TASK DIRECTIONS: Work through the material below line by line and say how many lines include the word "left". Only the number, please.

SUPPLIED MATERIAL:
Content starts

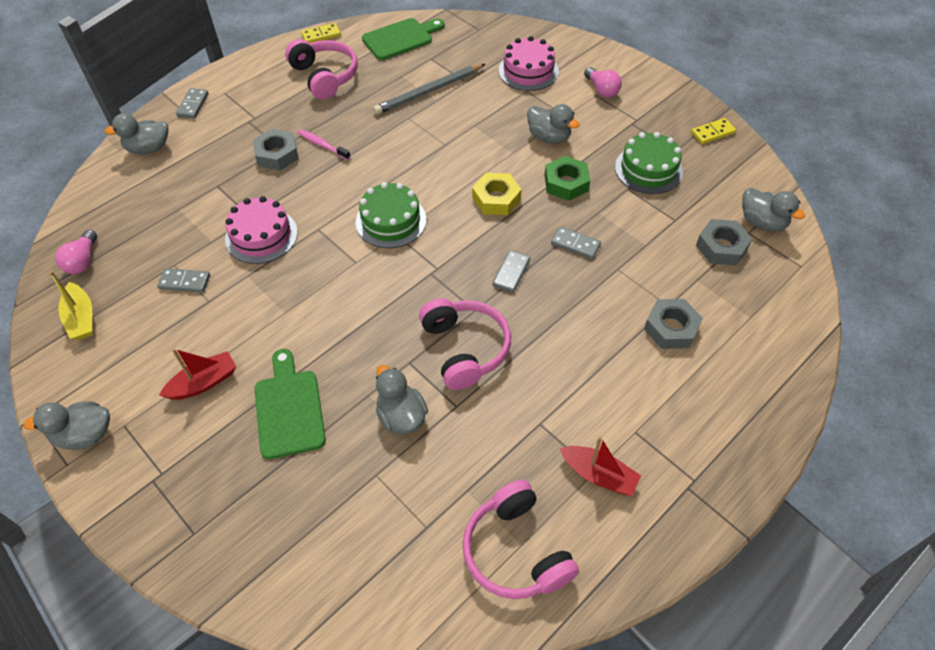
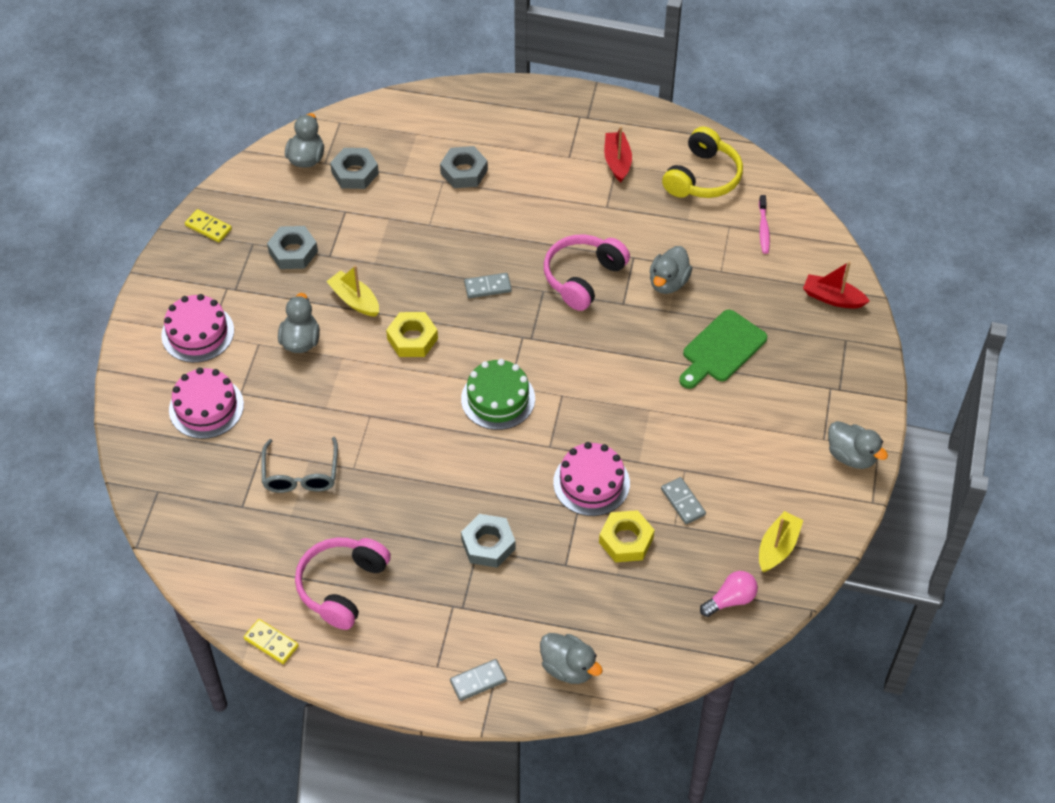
camera: 125 degrees left, 0 degrees up
(195, 229) = (626, 540): none -> yellow nut
(204, 383) = (750, 416): red boat -> red boat (832, 298)
(322, 145) = (446, 515): pink toothbrush -> pink toothbrush (763, 229)
(401, 38) = (224, 557): green cutting board -> none
(428, 92) = (301, 474): grey pencil -> grey glasses
(516, 551) = (702, 177): pink headphones -> yellow headphones
(566, 183) = (355, 300): green nut -> yellow boat
(575, 244) = (424, 261): grey domino -> none
(602, 90) = (197, 333): pink light bulb -> pink cake
(648, 169) = (293, 252): green cake -> grey nut

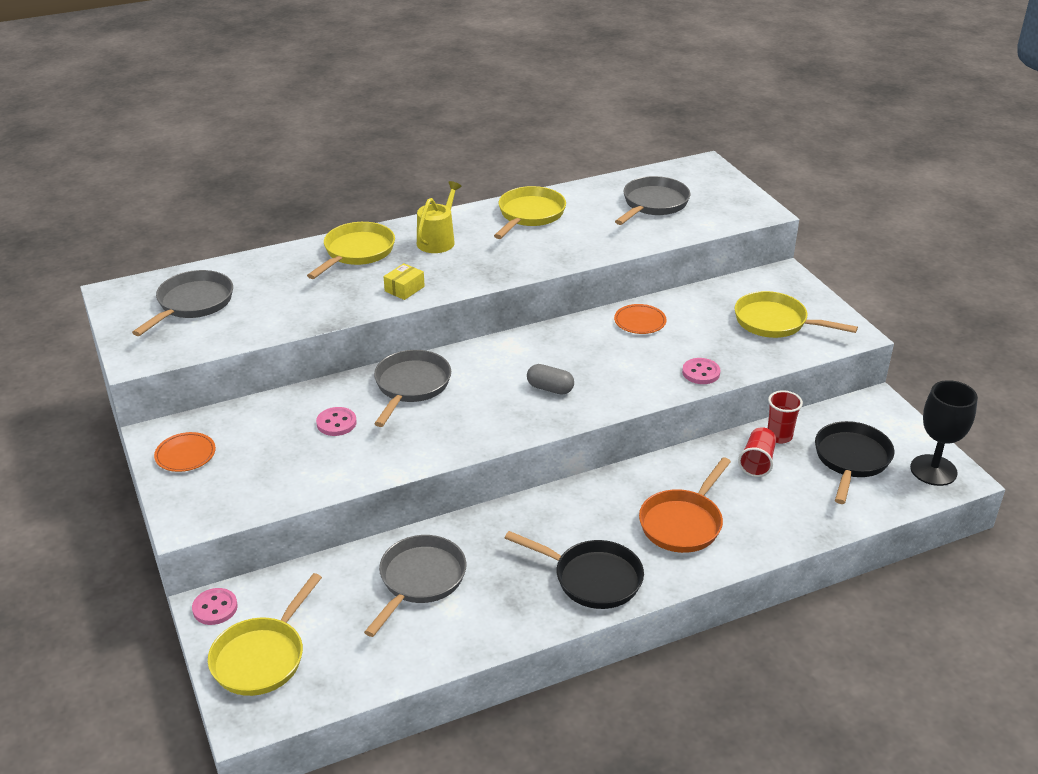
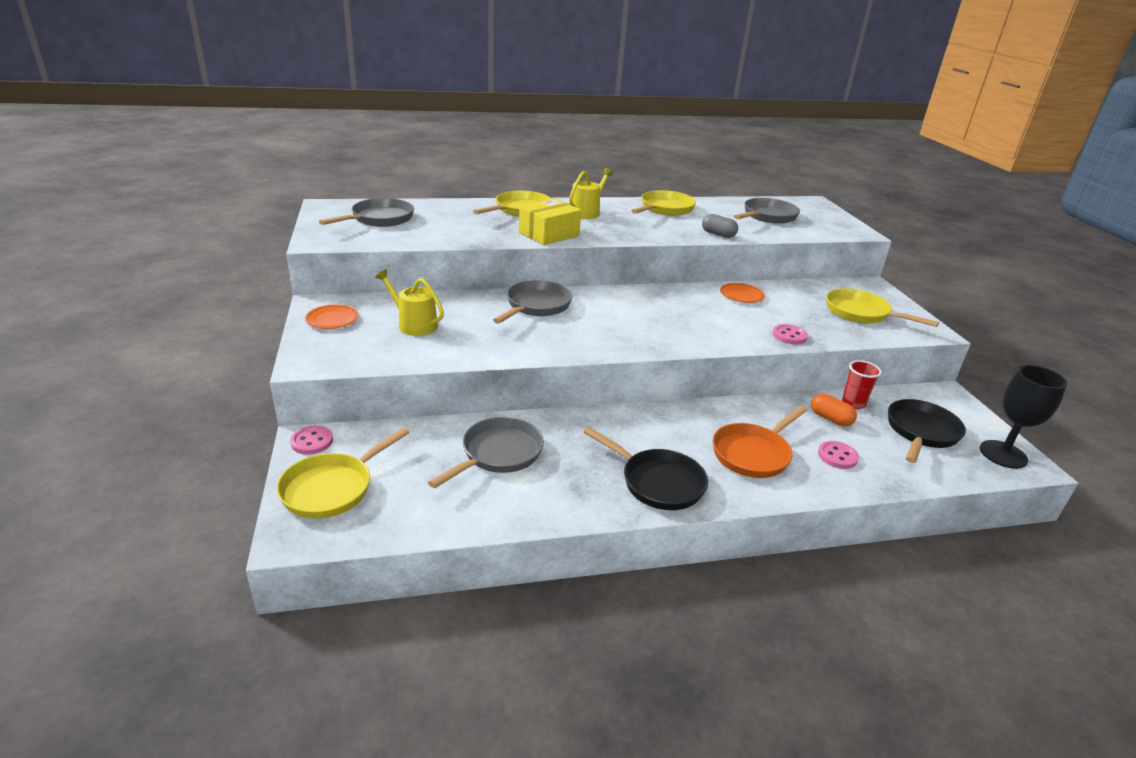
camera: 10 degrees right, 5 degrees down
(281, 442) = (414, 324): none -> yellow watering can
(336, 423) = (464, 319): pink button -> pink button (837, 456)
(404, 289) = (549, 234): yellow box -> yellow box, size x1.83
(550, 388) = (653, 325): grey capsule -> grey capsule (718, 234)
(757, 462) = (830, 419): red cup -> orange capsule

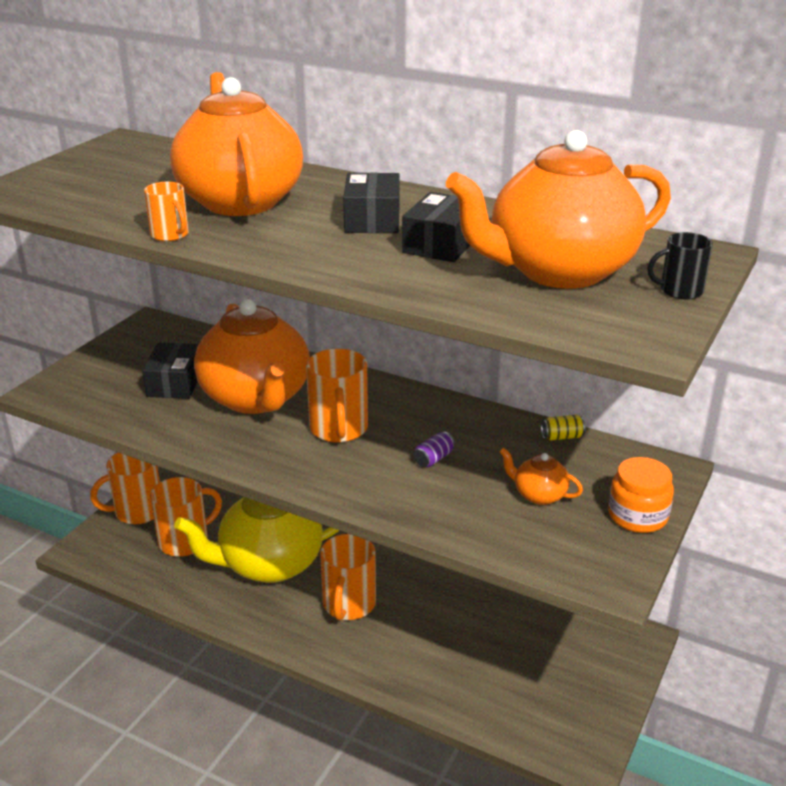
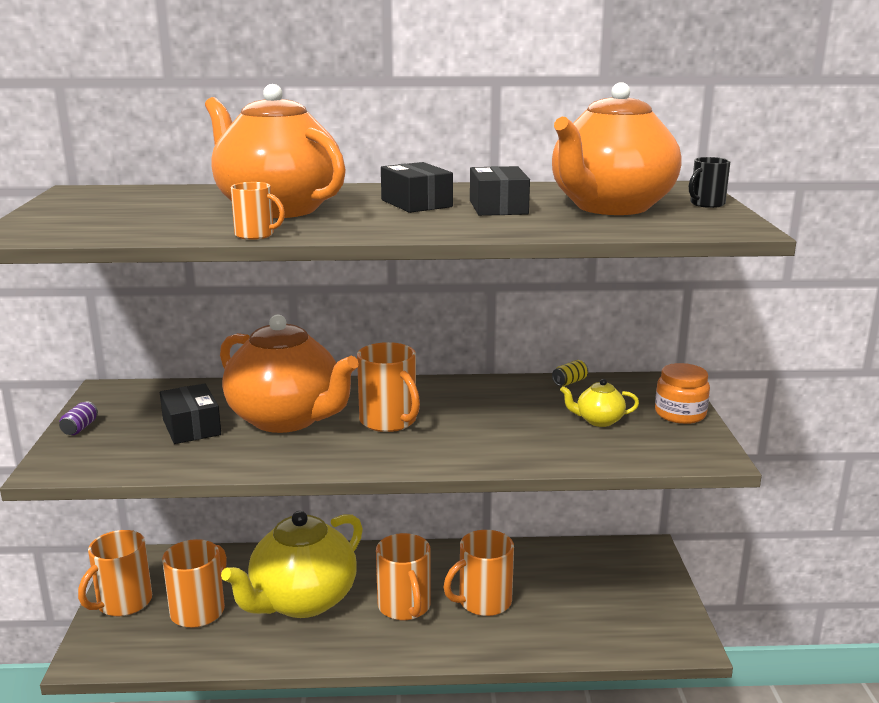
camera: 30 degrees left, 10 degrees down
(421, 628) = (483, 602): none -> orange mug
(433, 459) = (492, 420): purple can -> purple can (80, 428)
(539, 495) = (598, 420): orange teapot -> yellow teapot

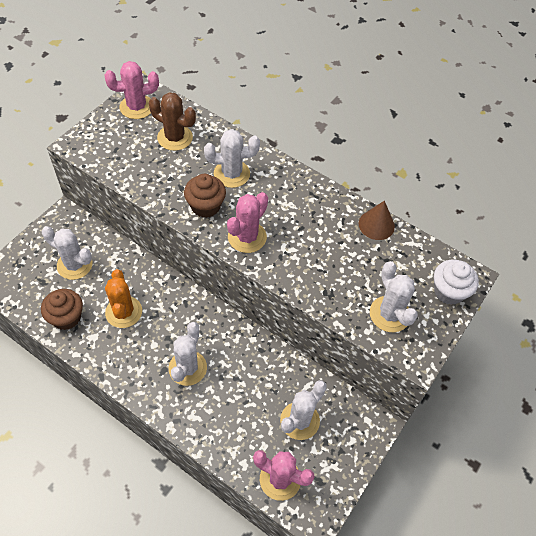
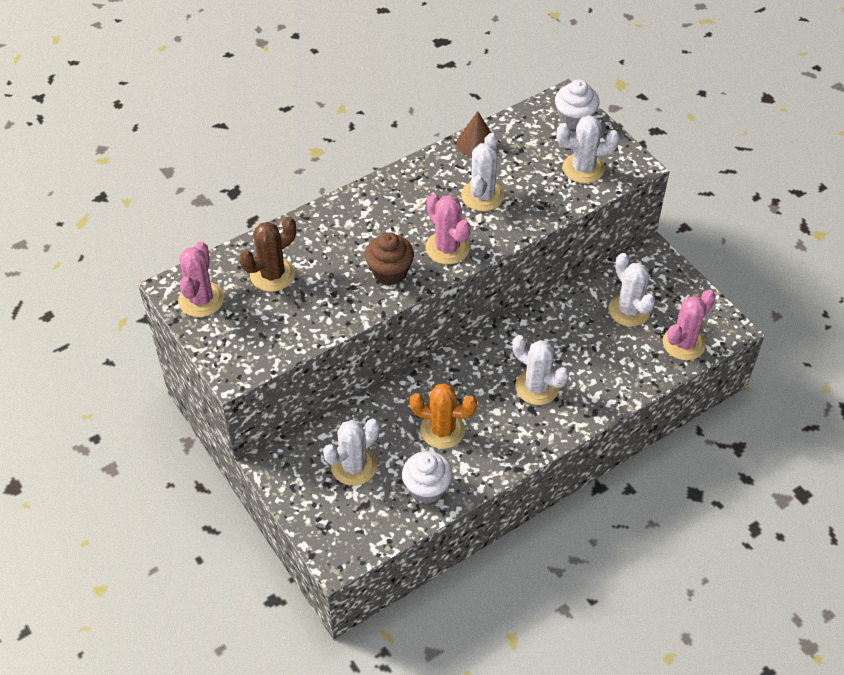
camera: 65 degrees left, 5 degrees down
(66, 317) = (427, 488): brown cupcake -> white cupcake
(231, 174) = (353, 237): white cactus -> white cactus (482, 196)

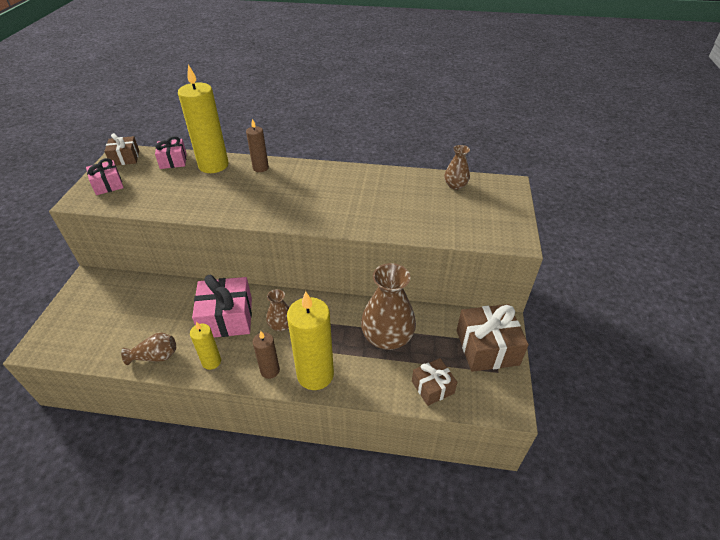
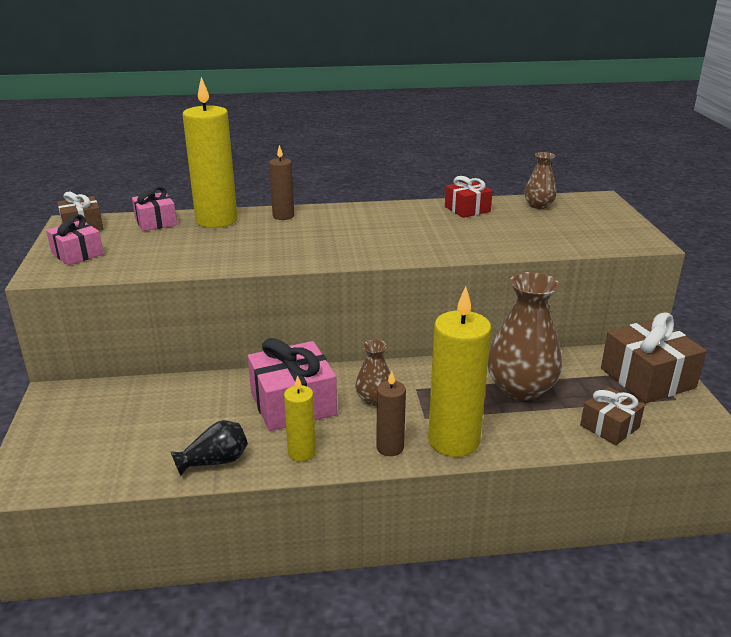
camera: 15 degrees left, 15 degrees down
(155, 356) = (215, 461): brown vase -> black vase
(397, 181) = (467, 209): none -> red gift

Content ends

SOLUTION TO THIS EXERCISE: 4